= HOW TO COMPLETE THIS TASK =
Your answer is a copy of every line in the records where "none" appears.

= DATA SECTION =
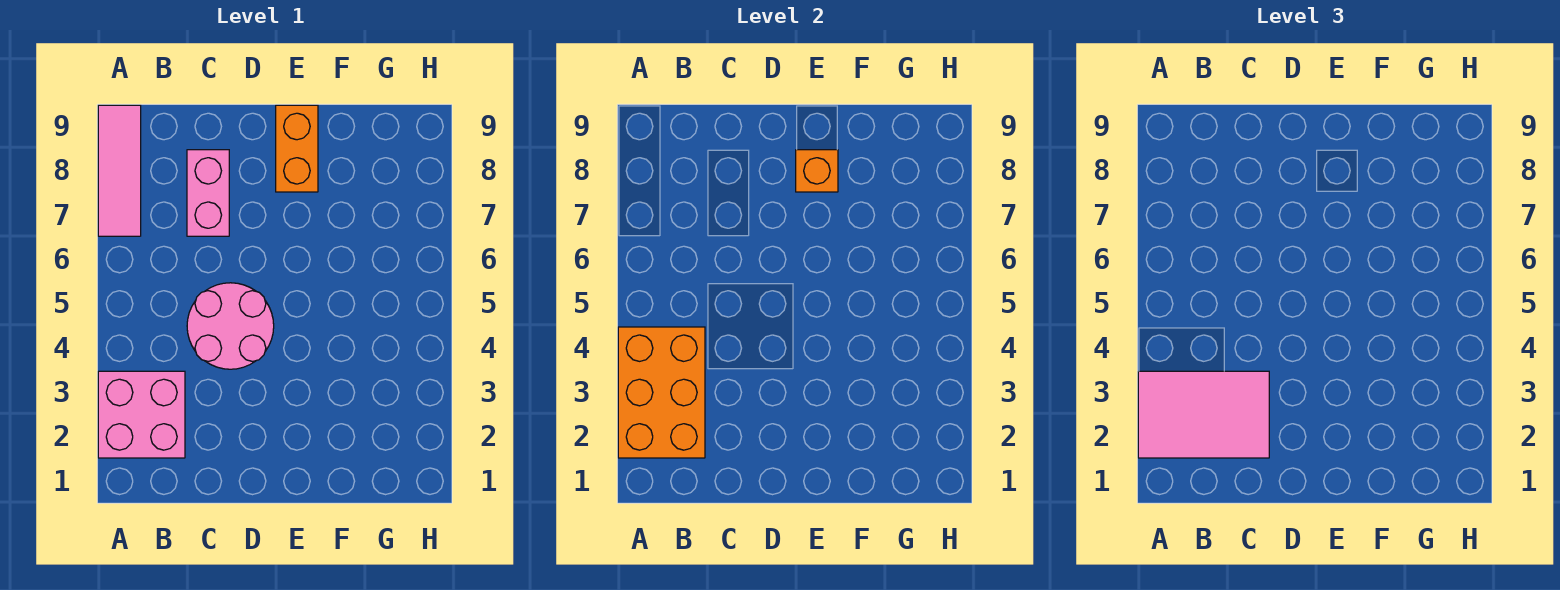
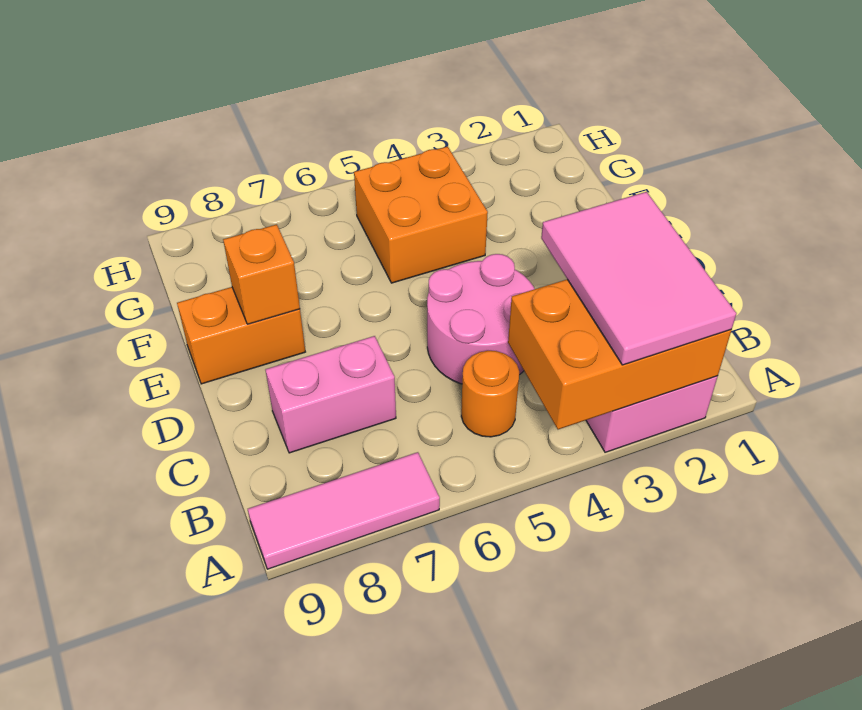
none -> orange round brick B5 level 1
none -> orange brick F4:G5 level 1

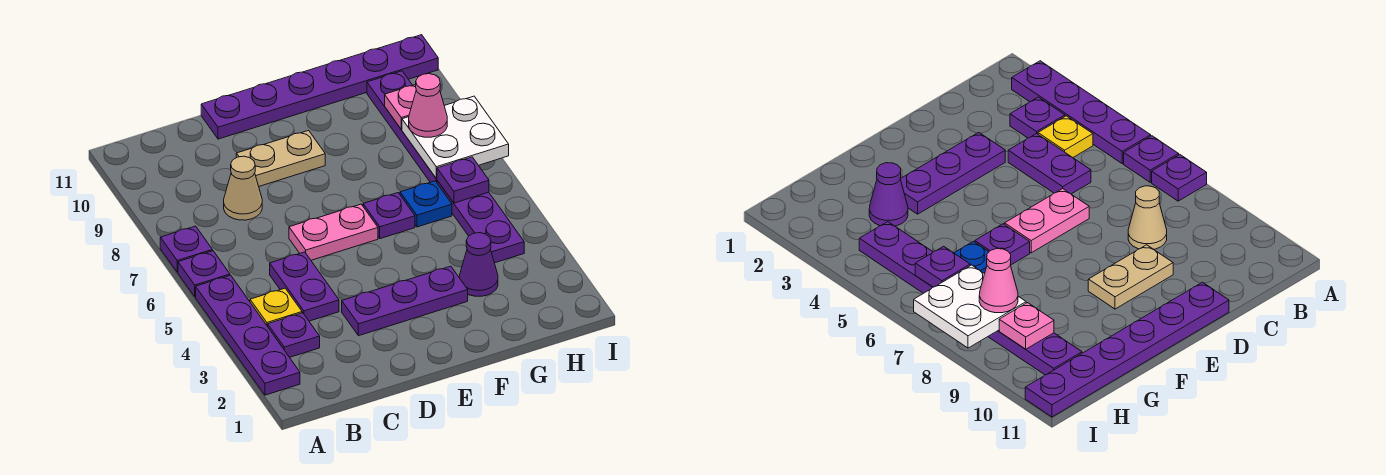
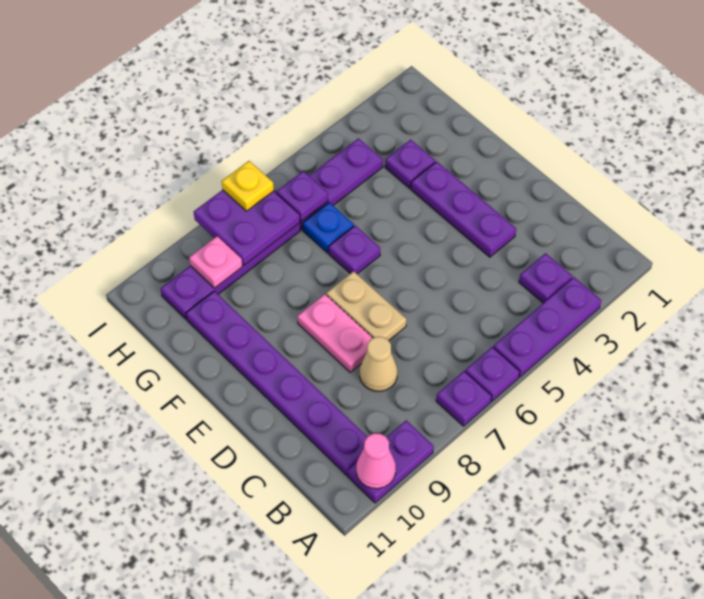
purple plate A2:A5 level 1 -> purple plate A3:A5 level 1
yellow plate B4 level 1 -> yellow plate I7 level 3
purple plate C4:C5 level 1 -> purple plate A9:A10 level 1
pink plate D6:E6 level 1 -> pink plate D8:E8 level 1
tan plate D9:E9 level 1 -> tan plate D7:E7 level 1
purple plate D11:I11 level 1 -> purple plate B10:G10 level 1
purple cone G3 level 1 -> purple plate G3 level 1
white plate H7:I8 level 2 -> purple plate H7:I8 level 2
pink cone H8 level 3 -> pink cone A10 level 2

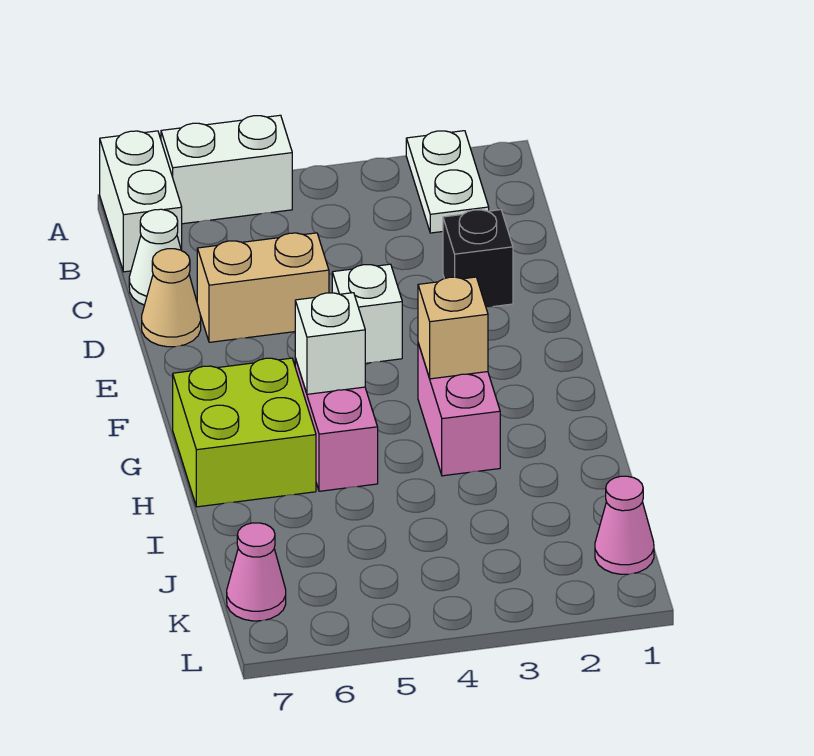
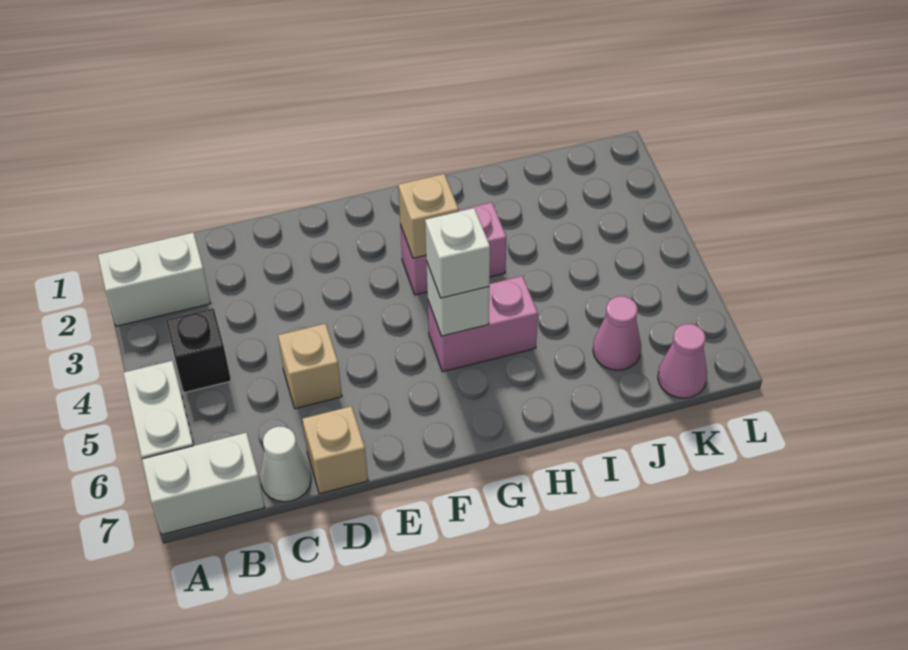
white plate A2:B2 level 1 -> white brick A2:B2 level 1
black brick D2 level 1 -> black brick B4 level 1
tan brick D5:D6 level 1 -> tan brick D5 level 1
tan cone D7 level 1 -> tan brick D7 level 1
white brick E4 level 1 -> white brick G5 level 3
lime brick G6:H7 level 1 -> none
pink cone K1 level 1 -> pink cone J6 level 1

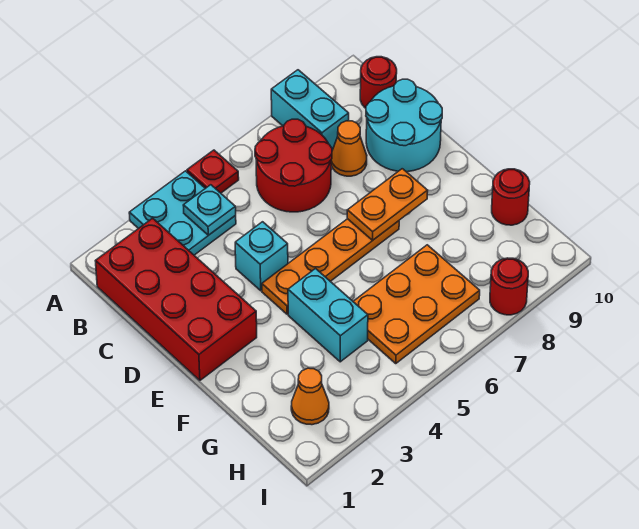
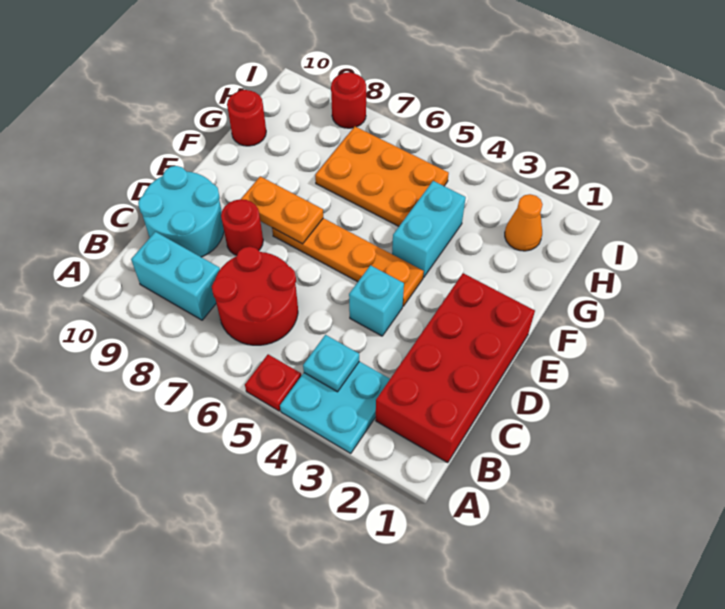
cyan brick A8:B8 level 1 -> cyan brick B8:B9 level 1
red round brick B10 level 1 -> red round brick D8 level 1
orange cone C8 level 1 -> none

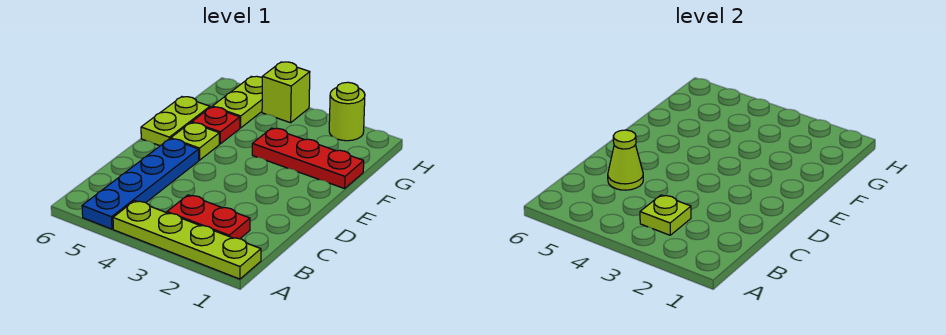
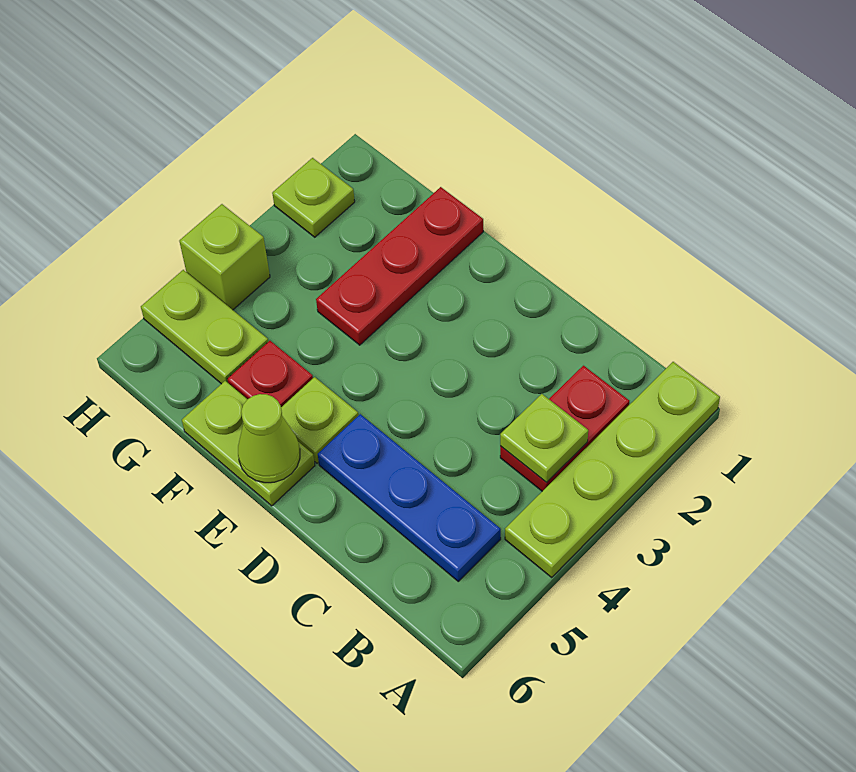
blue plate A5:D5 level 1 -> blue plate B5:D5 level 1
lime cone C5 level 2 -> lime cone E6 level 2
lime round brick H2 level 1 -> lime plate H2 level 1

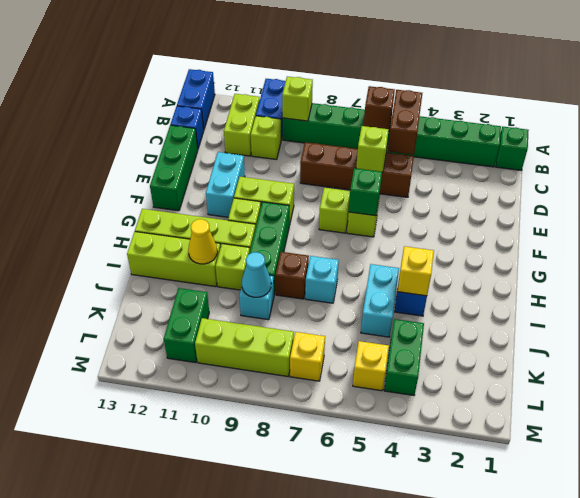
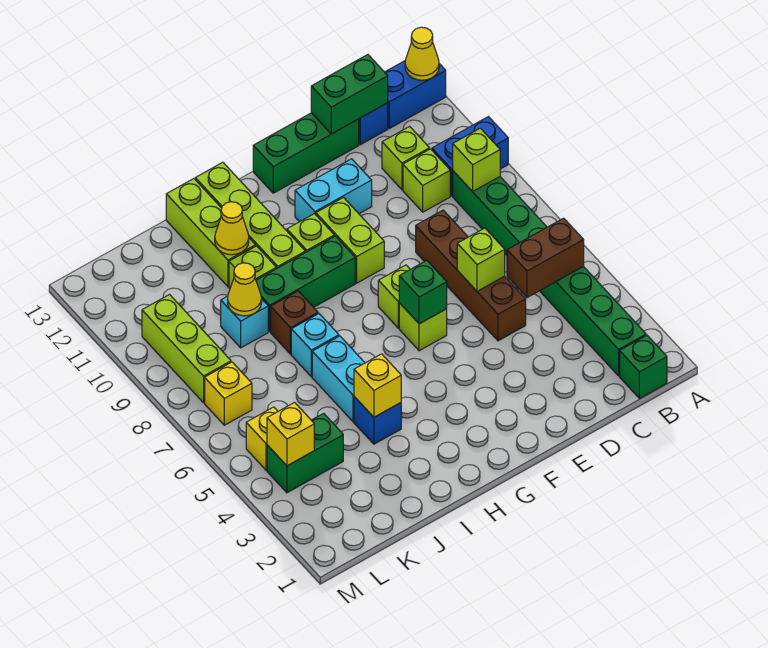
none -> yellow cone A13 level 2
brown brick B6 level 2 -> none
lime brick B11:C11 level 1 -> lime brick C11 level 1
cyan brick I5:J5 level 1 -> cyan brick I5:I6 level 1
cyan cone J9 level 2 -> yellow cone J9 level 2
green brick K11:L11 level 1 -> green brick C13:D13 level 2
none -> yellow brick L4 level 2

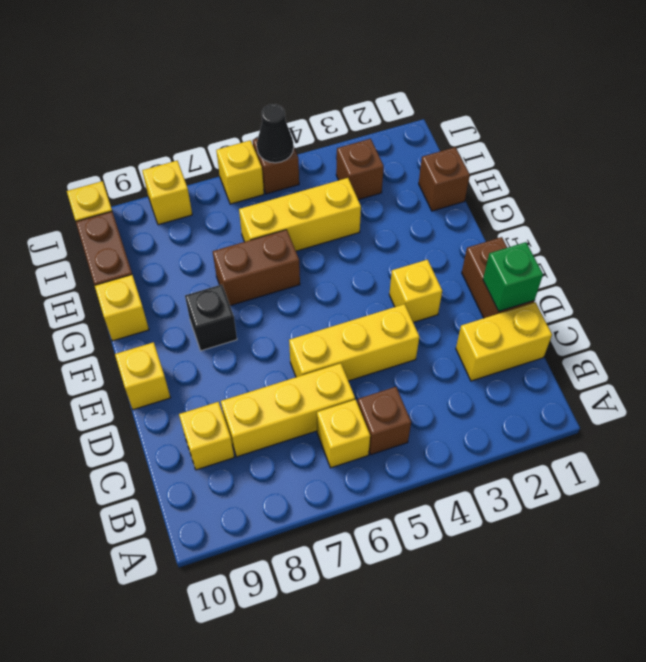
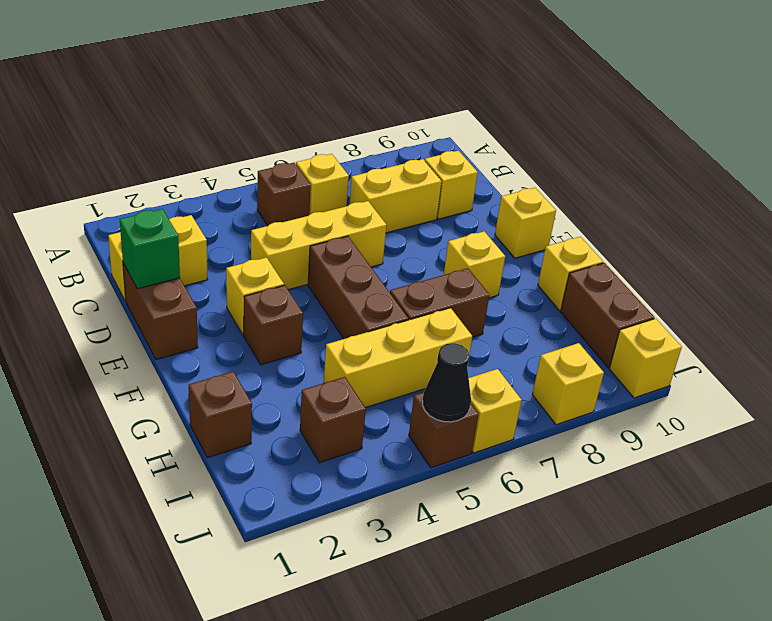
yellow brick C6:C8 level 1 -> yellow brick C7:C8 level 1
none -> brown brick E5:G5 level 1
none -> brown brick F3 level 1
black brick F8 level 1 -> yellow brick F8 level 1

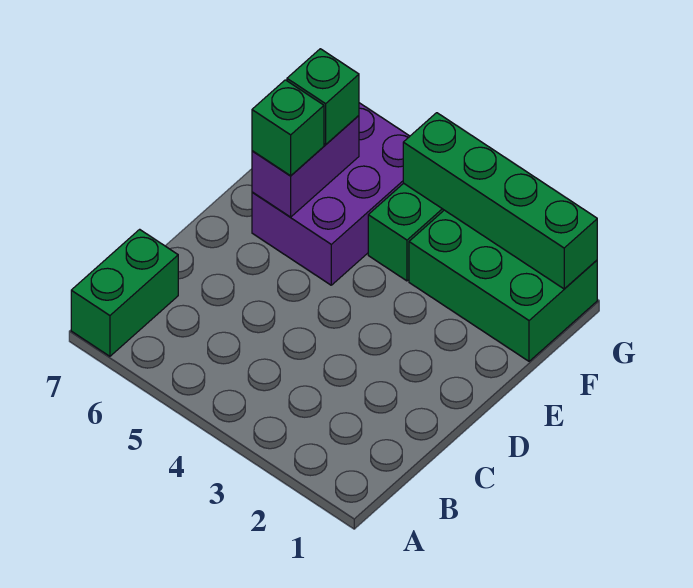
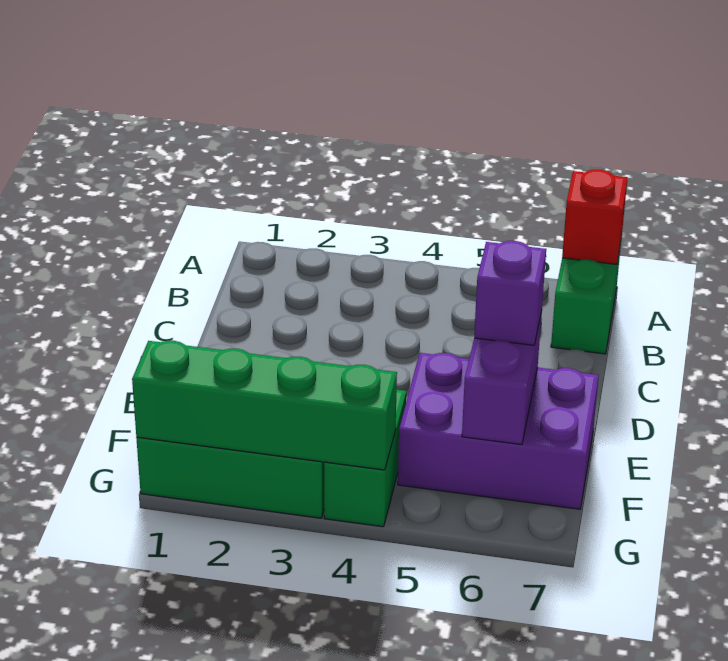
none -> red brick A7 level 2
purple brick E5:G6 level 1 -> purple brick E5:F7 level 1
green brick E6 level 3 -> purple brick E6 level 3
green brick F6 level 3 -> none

= SOLUTION TO THIS PROBLEM =
none -> orange round brick B5 level 1
none -> orange brick F4:G5 level 1
lime brick G6:H7 level 1 -> none
orange cone C8 level 1 -> none
none -> yellow cone A13 level 2
brown brick B6 level 2 -> none
none -> yellow brick L4 level 2
none -> brown brick E5:G5 level 1
none -> brown brick F3 level 1
none -> red brick A7 level 2
green brick F6 level 3 -> none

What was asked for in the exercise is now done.